**Brief:** Look for the string "purple" in the listing below, then copy every line that has it.

**Entries provided:**
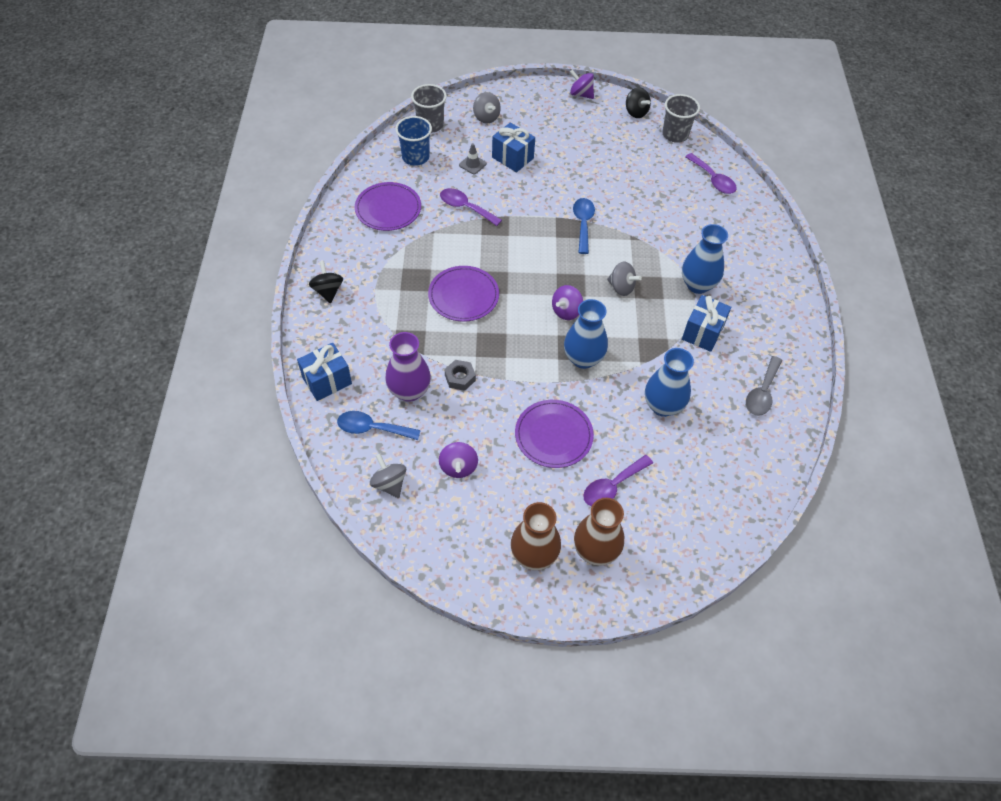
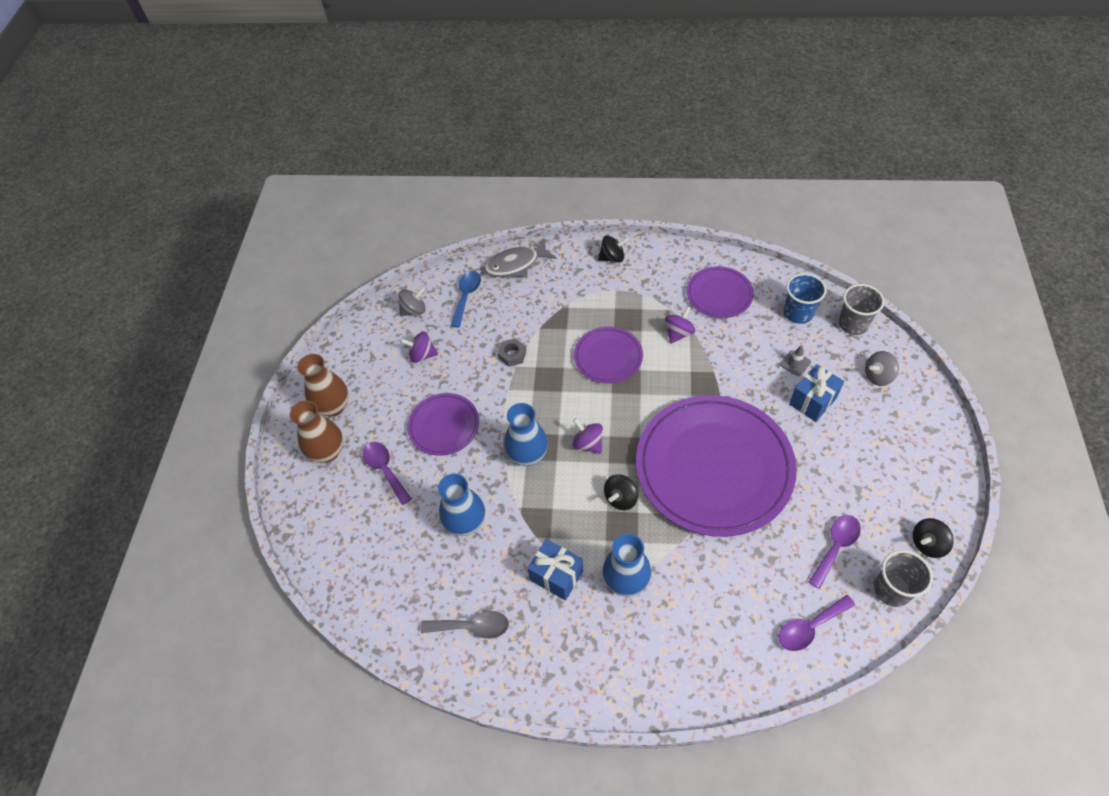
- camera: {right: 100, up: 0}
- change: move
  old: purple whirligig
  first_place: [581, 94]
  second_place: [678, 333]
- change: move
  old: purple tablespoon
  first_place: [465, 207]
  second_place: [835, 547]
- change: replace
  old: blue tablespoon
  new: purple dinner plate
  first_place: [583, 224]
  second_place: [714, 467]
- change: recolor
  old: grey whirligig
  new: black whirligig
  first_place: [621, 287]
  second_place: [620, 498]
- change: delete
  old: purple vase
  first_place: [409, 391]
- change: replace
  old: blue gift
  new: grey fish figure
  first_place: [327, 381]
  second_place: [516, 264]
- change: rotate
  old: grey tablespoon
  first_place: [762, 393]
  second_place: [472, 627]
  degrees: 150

**Solution:**
  old: purple whirligig
  old: purple tablespoon
  new: purple dinner plate
  old: purple vase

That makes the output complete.